Action item: Would you repeat the entries beneath, with nothing changed?

Records supplied:
################

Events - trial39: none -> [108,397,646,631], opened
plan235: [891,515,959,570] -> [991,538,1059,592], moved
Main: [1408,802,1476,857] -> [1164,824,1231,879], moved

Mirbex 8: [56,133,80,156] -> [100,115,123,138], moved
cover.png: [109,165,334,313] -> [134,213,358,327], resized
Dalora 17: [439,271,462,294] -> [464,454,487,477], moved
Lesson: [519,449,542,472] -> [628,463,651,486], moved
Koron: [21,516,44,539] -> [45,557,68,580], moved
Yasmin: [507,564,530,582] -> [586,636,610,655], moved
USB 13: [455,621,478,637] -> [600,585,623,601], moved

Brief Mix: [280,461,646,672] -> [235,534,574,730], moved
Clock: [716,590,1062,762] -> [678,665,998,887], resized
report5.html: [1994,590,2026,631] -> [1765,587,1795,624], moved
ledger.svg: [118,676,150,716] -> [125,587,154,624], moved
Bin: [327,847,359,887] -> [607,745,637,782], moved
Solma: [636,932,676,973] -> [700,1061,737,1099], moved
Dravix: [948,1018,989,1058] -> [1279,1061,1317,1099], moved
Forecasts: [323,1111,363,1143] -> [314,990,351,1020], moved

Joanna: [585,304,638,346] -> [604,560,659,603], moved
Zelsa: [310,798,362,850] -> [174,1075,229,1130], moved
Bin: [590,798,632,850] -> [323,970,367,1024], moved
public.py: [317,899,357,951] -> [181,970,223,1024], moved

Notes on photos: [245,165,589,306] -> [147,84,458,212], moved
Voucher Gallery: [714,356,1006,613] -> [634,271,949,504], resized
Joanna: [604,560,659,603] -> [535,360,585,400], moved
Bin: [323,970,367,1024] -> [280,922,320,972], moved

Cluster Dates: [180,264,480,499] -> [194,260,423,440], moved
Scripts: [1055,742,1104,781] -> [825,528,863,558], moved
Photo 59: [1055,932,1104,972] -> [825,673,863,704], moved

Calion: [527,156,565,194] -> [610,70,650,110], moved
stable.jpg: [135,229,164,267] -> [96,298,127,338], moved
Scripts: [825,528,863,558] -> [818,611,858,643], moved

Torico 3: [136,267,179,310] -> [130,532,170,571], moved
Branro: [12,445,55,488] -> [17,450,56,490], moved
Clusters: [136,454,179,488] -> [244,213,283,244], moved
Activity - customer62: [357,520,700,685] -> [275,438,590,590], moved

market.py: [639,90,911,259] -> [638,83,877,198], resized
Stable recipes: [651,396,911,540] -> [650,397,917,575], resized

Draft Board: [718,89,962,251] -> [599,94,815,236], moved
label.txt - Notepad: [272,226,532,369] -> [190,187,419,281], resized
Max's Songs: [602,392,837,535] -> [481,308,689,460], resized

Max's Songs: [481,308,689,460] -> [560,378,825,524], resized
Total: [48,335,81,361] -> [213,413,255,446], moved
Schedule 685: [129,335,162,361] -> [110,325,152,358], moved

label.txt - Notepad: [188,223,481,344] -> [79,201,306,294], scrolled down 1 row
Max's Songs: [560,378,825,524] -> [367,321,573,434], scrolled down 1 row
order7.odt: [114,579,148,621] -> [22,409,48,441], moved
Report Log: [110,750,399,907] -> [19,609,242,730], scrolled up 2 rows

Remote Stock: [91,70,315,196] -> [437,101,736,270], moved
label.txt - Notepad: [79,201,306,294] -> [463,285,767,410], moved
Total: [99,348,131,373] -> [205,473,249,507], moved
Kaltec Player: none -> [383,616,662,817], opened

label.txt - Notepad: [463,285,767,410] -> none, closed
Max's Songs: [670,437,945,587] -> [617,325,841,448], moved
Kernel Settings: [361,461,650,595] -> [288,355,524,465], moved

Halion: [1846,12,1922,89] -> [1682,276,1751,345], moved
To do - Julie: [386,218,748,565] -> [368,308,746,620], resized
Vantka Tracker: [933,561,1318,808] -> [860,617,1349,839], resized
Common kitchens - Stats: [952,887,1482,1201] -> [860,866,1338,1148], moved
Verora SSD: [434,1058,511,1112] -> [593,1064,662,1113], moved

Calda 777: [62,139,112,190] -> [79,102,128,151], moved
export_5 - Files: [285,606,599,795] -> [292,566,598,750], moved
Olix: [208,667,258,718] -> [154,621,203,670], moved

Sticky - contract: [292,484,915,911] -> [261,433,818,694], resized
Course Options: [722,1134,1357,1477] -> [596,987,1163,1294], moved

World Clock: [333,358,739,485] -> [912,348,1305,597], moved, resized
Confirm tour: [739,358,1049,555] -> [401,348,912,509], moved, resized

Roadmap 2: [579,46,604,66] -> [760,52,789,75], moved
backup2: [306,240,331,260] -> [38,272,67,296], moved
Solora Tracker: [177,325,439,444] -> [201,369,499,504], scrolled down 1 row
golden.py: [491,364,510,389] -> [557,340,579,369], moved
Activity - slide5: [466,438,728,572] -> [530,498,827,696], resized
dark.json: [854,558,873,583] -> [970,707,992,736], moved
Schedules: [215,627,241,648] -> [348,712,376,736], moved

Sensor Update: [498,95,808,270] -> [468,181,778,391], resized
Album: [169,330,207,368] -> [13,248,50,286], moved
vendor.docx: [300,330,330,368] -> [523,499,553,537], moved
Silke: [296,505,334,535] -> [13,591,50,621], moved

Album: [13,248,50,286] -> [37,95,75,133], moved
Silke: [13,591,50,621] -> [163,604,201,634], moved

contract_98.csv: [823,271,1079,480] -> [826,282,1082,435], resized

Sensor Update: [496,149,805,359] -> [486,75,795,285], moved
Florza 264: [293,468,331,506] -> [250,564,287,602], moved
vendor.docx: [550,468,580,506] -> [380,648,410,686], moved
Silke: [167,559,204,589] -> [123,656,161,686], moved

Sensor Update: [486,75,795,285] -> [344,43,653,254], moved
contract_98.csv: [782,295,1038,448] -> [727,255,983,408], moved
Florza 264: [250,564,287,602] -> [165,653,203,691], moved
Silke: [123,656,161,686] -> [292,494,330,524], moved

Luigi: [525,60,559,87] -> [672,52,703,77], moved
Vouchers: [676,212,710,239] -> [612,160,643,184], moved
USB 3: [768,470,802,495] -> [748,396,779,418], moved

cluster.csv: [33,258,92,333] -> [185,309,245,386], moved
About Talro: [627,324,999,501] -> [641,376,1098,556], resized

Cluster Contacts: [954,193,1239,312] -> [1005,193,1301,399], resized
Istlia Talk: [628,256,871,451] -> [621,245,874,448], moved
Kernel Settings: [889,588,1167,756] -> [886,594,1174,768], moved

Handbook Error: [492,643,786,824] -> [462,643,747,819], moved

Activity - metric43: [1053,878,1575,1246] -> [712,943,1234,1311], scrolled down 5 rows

################

Exercise output:
Events - trial39: none -> [108,397,646,631], opened
plan235: [891,515,959,570] -> [991,538,1059,592], moved
Main: [1408,802,1476,857] -> [1164,824,1231,879], moved

Mirbex 8: [56,133,80,156] -> [100,115,123,138], moved
cover.png: [109,165,334,313] -> [134,213,358,327], resized
Dalora 17: [439,271,462,294] -> [464,454,487,477], moved
Lesson: [519,449,542,472] -> [628,463,651,486], moved
Koron: [21,516,44,539] -> [45,557,68,580], moved
Yasmin: [507,564,530,582] -> [586,636,610,655], moved
USB 13: [455,621,478,637] -> [600,585,623,601], moved

Brief Mix: [280,461,646,672] -> [235,534,574,730], moved
Clock: [716,590,1062,762] -> [678,665,998,887], resized
report5.html: [1994,590,2026,631] -> [1765,587,1795,624], moved
ledger.svg: [118,676,150,716] -> [125,587,154,624], moved
Bin: [327,847,359,887] -> [607,745,637,782], moved
Solma: [636,932,676,973] -> [700,1061,737,1099], moved
Dravix: [948,1018,989,1058] -> [1279,1061,1317,1099], moved
Forecasts: [323,1111,363,1143] -> [314,990,351,1020], moved

Joanna: [585,304,638,346] -> [604,560,659,603], moved
Zelsa: [310,798,362,850] -> [174,1075,229,1130], moved
Bin: [590,798,632,850] -> [323,970,367,1024], moved
public.py: [317,899,357,951] -> [181,970,223,1024], moved

Notes on photos: [245,165,589,306] -> [147,84,458,212], moved
Voucher Gallery: [714,356,1006,613] -> [634,271,949,504], resized
Joanna: [604,560,659,603] -> [535,360,585,400], moved
Bin: [323,970,367,1024] -> [280,922,320,972], moved

Cluster Dates: [180,264,480,499] -> [194,260,423,440], moved
Scripts: [1055,742,1104,781] -> [825,528,863,558], moved
Photo 59: [1055,932,1104,972] -> [825,673,863,704], moved

Calion: [527,156,565,194] -> [610,70,650,110], moved
stable.jpg: [135,229,164,267] -> [96,298,127,338], moved
Scripts: [825,528,863,558] -> [818,611,858,643], moved

Torico 3: [136,267,179,310] -> [130,532,170,571], moved
Branro: [12,445,55,488] -> [17,450,56,490], moved
Clusters: [136,454,179,488] -> [244,213,283,244], moved
Activity - customer62: [357,520,700,685] -> [275,438,590,590], moved

market.py: [639,90,911,259] -> [638,83,877,198], resized
Stable recipes: [651,396,911,540] -> [650,397,917,575], resized

Draft Board: [718,89,962,251] -> [599,94,815,236], moved
label.txt - Notepad: [272,226,532,369] -> [190,187,419,281], resized
Max's Songs: [602,392,837,535] -> [481,308,689,460], resized

Max's Songs: [481,308,689,460] -> [560,378,825,524], resized
Total: [48,335,81,361] -> [213,413,255,446], moved
Schedule 685: [129,335,162,361] -> [110,325,152,358], moved

label.txt - Notepad: [188,223,481,344] -> [79,201,306,294], scrolled down 1 row
Max's Songs: [560,378,825,524] -> [367,321,573,434], scrolled down 1 row
order7.odt: [114,579,148,621] -> [22,409,48,441], moved
Report Log: [110,750,399,907] -> [19,609,242,730], scrolled up 2 rows

Remote Stock: [91,70,315,196] -> [437,101,736,270], moved
label.txt - Notepad: [79,201,306,294] -> [463,285,767,410], moved
Total: [99,348,131,373] -> [205,473,249,507], moved
Kaltec Player: none -> [383,616,662,817], opened

label.txt - Notepad: [463,285,767,410] -> none, closed
Max's Songs: [670,437,945,587] -> [617,325,841,448], moved
Kernel Settings: [361,461,650,595] -> [288,355,524,465], moved

Halion: [1846,12,1922,89] -> [1682,276,1751,345], moved
To do - Julie: [386,218,748,565] -> [368,308,746,620], resized
Vantka Tracker: [933,561,1318,808] -> [860,617,1349,839], resized
Common kitchens - Stats: [952,887,1482,1201] -> [860,866,1338,1148], moved
Verora SSD: [434,1058,511,1112] -> [593,1064,662,1113], moved

Calda 777: [62,139,112,190] -> [79,102,128,151], moved
export_5 - Files: [285,606,599,795] -> [292,566,598,750], moved
Olix: [208,667,258,718] -> [154,621,203,670], moved

Sticky - contract: [292,484,915,911] -> [261,433,818,694], resized
Course Options: [722,1134,1357,1477] -> [596,987,1163,1294], moved

World Clock: [333,358,739,485] -> [912,348,1305,597], moved, resized
Confirm tour: [739,358,1049,555] -> [401,348,912,509], moved, resized

Roadmap 2: [579,46,604,66] -> [760,52,789,75], moved
backup2: [306,240,331,260] -> [38,272,67,296], moved
Solora Tracker: [177,325,439,444] -> [201,369,499,504], scrolled down 1 row
golden.py: [491,364,510,389] -> [557,340,579,369], moved
Activity - slide5: [466,438,728,572] -> [530,498,827,696], resized
dark.json: [854,558,873,583] -> [970,707,992,736], moved
Schedules: [215,627,241,648] -> [348,712,376,736], moved

Sensor Update: [498,95,808,270] -> [468,181,778,391], resized
Album: [169,330,207,368] -> [13,248,50,286], moved
vendor.docx: [300,330,330,368] -> [523,499,553,537], moved
Silke: [296,505,334,535] -> [13,591,50,621], moved

Album: [13,248,50,286] -> [37,95,75,133], moved
Silke: [13,591,50,621] -> [163,604,201,634], moved

contract_98.csv: [823,271,1079,480] -> [826,282,1082,435], resized

Sensor Update: [496,149,805,359] -> [486,75,795,285], moved
Florza 264: [293,468,331,506] -> [250,564,287,602], moved
vendor.docx: [550,468,580,506] -> [380,648,410,686], moved
Silke: [167,559,204,589] -> [123,656,161,686], moved

Sensor Update: [486,75,795,285] -> [344,43,653,254], moved
contract_98.csv: [782,295,1038,448] -> [727,255,983,408], moved
Florza 264: [250,564,287,602] -> [165,653,203,691], moved
Silke: [123,656,161,686] -> [292,494,330,524], moved

Luigi: [525,60,559,87] -> [672,52,703,77], moved
Vouchers: [676,212,710,239] -> [612,160,643,184], moved
USB 3: [768,470,802,495] -> [748,396,779,418], moved

cluster.csv: [33,258,92,333] -> [185,309,245,386], moved
About Talro: [627,324,999,501] -> [641,376,1098,556], resized

Cluster Contacts: [954,193,1239,312] -> [1005,193,1301,399], resized
Istlia Talk: [628,256,871,451] -> [621,245,874,448], moved
Kernel Settings: [889,588,1167,756] -> [886,594,1174,768], moved

Handbook Error: [492,643,786,824] -> [462,643,747,819], moved

Activity - metric43: [1053,878,1575,1246] -> [712,943,1234,1311], scrolled down 5 rows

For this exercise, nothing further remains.